──────── Given data ────────

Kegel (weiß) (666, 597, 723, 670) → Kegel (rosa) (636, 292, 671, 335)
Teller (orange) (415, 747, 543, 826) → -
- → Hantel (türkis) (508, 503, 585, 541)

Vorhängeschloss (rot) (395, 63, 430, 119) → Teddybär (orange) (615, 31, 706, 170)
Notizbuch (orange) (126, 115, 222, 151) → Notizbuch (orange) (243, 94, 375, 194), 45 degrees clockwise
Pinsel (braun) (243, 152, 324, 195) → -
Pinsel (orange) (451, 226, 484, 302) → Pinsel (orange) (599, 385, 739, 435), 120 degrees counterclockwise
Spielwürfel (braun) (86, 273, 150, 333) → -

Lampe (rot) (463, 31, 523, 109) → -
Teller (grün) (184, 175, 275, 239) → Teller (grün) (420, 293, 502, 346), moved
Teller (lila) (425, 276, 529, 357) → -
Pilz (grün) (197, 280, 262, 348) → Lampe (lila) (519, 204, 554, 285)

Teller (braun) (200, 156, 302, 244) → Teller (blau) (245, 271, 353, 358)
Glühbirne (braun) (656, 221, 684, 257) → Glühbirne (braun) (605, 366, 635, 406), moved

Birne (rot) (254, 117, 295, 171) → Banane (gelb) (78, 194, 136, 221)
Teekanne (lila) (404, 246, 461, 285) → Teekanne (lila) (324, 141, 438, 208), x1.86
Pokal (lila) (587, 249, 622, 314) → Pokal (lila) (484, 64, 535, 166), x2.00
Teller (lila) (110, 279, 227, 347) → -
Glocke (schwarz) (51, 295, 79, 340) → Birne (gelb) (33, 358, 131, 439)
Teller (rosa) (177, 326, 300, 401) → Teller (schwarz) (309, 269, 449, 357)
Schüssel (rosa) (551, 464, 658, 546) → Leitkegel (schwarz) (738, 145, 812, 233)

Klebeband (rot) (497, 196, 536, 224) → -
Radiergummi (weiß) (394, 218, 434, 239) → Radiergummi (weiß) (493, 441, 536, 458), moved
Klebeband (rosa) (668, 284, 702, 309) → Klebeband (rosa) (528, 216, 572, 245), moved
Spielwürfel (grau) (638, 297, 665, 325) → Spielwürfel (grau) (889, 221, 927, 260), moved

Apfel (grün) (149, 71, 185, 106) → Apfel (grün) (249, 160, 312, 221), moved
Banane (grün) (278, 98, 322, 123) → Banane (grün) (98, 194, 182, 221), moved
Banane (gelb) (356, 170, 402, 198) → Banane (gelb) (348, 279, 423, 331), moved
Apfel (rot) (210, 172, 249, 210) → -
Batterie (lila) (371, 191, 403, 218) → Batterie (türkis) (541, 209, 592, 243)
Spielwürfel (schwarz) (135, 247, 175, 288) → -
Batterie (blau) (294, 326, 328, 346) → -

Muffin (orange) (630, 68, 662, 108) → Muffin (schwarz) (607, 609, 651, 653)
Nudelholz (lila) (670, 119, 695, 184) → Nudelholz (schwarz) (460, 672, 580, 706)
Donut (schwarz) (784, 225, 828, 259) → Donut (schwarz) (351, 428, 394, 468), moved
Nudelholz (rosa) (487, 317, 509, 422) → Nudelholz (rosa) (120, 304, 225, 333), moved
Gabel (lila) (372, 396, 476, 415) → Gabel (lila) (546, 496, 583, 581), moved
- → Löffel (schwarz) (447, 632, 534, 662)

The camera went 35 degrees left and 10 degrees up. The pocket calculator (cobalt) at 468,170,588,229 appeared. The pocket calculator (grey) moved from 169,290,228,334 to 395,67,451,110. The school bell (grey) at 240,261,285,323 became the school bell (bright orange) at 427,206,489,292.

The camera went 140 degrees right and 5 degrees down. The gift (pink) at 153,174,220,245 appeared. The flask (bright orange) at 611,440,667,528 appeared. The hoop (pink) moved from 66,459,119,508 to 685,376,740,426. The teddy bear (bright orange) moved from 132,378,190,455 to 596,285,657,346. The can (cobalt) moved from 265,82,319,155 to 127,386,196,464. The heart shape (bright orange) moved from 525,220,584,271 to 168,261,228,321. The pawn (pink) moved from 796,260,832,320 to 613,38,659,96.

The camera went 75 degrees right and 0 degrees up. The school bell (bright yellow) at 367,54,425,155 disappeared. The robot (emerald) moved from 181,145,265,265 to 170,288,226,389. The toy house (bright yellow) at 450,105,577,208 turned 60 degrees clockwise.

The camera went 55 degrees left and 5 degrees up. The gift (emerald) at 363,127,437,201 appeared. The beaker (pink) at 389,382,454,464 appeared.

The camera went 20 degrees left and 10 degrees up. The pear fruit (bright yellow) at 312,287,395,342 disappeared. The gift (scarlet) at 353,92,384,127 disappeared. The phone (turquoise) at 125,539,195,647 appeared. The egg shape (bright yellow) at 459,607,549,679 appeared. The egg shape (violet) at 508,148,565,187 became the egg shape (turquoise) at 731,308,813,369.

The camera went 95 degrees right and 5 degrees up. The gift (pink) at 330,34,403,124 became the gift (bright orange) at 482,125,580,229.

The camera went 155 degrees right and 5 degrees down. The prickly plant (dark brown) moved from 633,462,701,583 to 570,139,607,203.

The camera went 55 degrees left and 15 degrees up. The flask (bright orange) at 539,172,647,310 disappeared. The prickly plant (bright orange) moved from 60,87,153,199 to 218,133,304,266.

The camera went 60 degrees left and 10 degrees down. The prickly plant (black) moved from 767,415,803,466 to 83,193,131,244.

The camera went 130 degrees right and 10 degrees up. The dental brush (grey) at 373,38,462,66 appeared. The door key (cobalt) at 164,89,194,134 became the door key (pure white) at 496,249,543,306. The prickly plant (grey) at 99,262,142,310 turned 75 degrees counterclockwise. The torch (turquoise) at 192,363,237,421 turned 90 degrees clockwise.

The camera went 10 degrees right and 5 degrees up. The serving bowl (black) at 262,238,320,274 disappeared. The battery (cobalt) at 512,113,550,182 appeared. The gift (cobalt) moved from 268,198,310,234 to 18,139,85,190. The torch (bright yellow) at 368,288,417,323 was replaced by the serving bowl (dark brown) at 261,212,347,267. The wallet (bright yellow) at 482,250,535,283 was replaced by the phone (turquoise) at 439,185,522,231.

────────

→ **Problem details**: Nothing is to be altered; retype each entry exactly.

→ **Answer space**:
Kegel (weiß) (666, 597, 723, 670) → Kegel (rosa) (636, 292, 671, 335)
Teller (orange) (415, 747, 543, 826) → -
- → Hantel (türkis) (508, 503, 585, 541)

Vorhängeschloss (rot) (395, 63, 430, 119) → Teddybär (orange) (615, 31, 706, 170)
Notizbuch (orange) (126, 115, 222, 151) → Notizbuch (orange) (243, 94, 375, 194), 45 degrees clockwise
Pinsel (braun) (243, 152, 324, 195) → -
Pinsel (orange) (451, 226, 484, 302) → Pinsel (orange) (599, 385, 739, 435), 120 degrees counterclockwise
Spielwürfel (braun) (86, 273, 150, 333) → -

Lampe (rot) (463, 31, 523, 109) → -
Teller (grün) (184, 175, 275, 239) → Teller (grün) (420, 293, 502, 346), moved
Teller (lila) (425, 276, 529, 357) → -
Pilz (grün) (197, 280, 262, 348) → Lampe (lila) (519, 204, 554, 285)

Teller (braun) (200, 156, 302, 244) → Teller (blau) (245, 271, 353, 358)
Glühbirne (braun) (656, 221, 684, 257) → Glühbirne (braun) (605, 366, 635, 406), moved

Birne (rot) (254, 117, 295, 171) → Banane (gelb) (78, 194, 136, 221)
Teekanne (lila) (404, 246, 461, 285) → Teekanne (lila) (324, 141, 438, 208), x1.86
Pokal (lila) (587, 249, 622, 314) → Pokal (lila) (484, 64, 535, 166), x2.00
Teller (lila) (110, 279, 227, 347) → -
Glocke (schwarz) (51, 295, 79, 340) → Birne (gelb) (33, 358, 131, 439)
Teller (rosa) (177, 326, 300, 401) → Teller (schwarz) (309, 269, 449, 357)
Schüssel (rosa) (551, 464, 658, 546) → Leitkegel (schwarz) (738, 145, 812, 233)

Klebeband (rot) (497, 196, 536, 224) → -
Radiergummi (weiß) (394, 218, 434, 239) → Radiergummi (weiß) (493, 441, 536, 458), moved
Klebeband (rosa) (668, 284, 702, 309) → Klebeband (rosa) (528, 216, 572, 245), moved
Spielwürfel (grau) (638, 297, 665, 325) → Spielwürfel (grau) (889, 221, 927, 260), moved

Apfel (grün) (149, 71, 185, 106) → Apfel (grün) (249, 160, 312, 221), moved
Banane (grün) (278, 98, 322, 123) → Banane (grün) (98, 194, 182, 221), moved
Banane (gelb) (356, 170, 402, 198) → Banane (gelb) (348, 279, 423, 331), moved
Apfel (rot) (210, 172, 249, 210) → -
Batterie (lila) (371, 191, 403, 218) → Batterie (türkis) (541, 209, 592, 243)
Spielwürfel (schwarz) (135, 247, 175, 288) → -
Batterie (blau) (294, 326, 328, 346) → -

Muffin (orange) (630, 68, 662, 108) → Muffin (schwarz) (607, 609, 651, 653)
Nudelholz (lila) (670, 119, 695, 184) → Nudelholz (schwarz) (460, 672, 580, 706)
Donut (schwarz) (784, 225, 828, 259) → Donut (schwarz) (351, 428, 394, 468), moved
Nudelholz (rosa) (487, 317, 509, 422) → Nudelholz (rosa) (120, 304, 225, 333), moved
Gabel (lila) (372, 396, 476, 415) → Gabel (lila) (546, 496, 583, 581), moved
- → Löffel (schwarz) (447, 632, 534, 662)

The camera went 35 degrees left and 10 degrees up. The pocket calculator (cobalt) at 468,170,588,229 appeared. The pocket calculator (grey) moved from 169,290,228,334 to 395,67,451,110. The school bell (grey) at 240,261,285,323 became the school bell (bright orange) at 427,206,489,292.

The camera went 140 degrees right and 5 degrees down. The gift (pink) at 153,174,220,245 appeared. The flask (bright orange) at 611,440,667,528 appeared. The hoop (pink) moved from 66,459,119,508 to 685,376,740,426. The teddy bear (bright orange) moved from 132,378,190,455 to 596,285,657,346. The can (cobalt) moved from 265,82,319,155 to 127,386,196,464. The heart shape (bright orange) moved from 525,220,584,271 to 168,261,228,321. The pawn (pink) moved from 796,260,832,320 to 613,38,659,96.

The camera went 75 degrees right and 0 degrees up. The school bell (bright yellow) at 367,54,425,155 disappeared. The robot (emerald) moved from 181,145,265,265 to 170,288,226,389. The toy house (bright yellow) at 450,105,577,208 turned 60 degrees clockwise.

The camera went 55 degrees left and 5 degrees up. The gift (emerald) at 363,127,437,201 appeared. The beaker (pink) at 389,382,454,464 appeared.

The camera went 20 degrees left and 10 degrees up. The pear fruit (bright yellow) at 312,287,395,342 disappeared. The gift (scarlet) at 353,92,384,127 disappeared. The phone (turquoise) at 125,539,195,647 appeared. The egg shape (bright yellow) at 459,607,549,679 appeared. The egg shape (violet) at 508,148,565,187 became the egg shape (turquoise) at 731,308,813,369.

The camera went 95 degrees right and 5 degrees up. The gift (pink) at 330,34,403,124 became the gift (bright orange) at 482,125,580,229.

The camera went 155 degrees right and 5 degrees down. The prickly plant (dark brown) moved from 633,462,701,583 to 570,139,607,203.

The camera went 55 degrees left and 15 degrees up. The flask (bright orange) at 539,172,647,310 disappeared. The prickly plant (bright orange) moved from 60,87,153,199 to 218,133,304,266.

The camera went 60 degrees left and 10 degrees down. The prickly plant (black) moved from 767,415,803,466 to 83,193,131,244.

The camera went 130 degrees right and 10 degrees up. The dental brush (grey) at 373,38,462,66 appeared. The door key (cobalt) at 164,89,194,134 became the door key (pure white) at 496,249,543,306. The prickly plant (grey) at 99,262,142,310 turned 75 degrees counterclockwise. The torch (turquoise) at 192,363,237,421 turned 90 degrees clockwise.

The camera went 10 degrees right and 5 degrees up. The serving bowl (black) at 262,238,320,274 disappeared. The battery (cobalt) at 512,113,550,182 appeared. The gift (cobalt) moved from 268,198,310,234 to 18,139,85,190. The torch (bright yellow) at 368,288,417,323 was replaced by the serving bowl (dark brown) at 261,212,347,267. The wallet (bright yellow) at 482,250,535,283 was replaced by the phone (turquoise) at 439,185,522,231.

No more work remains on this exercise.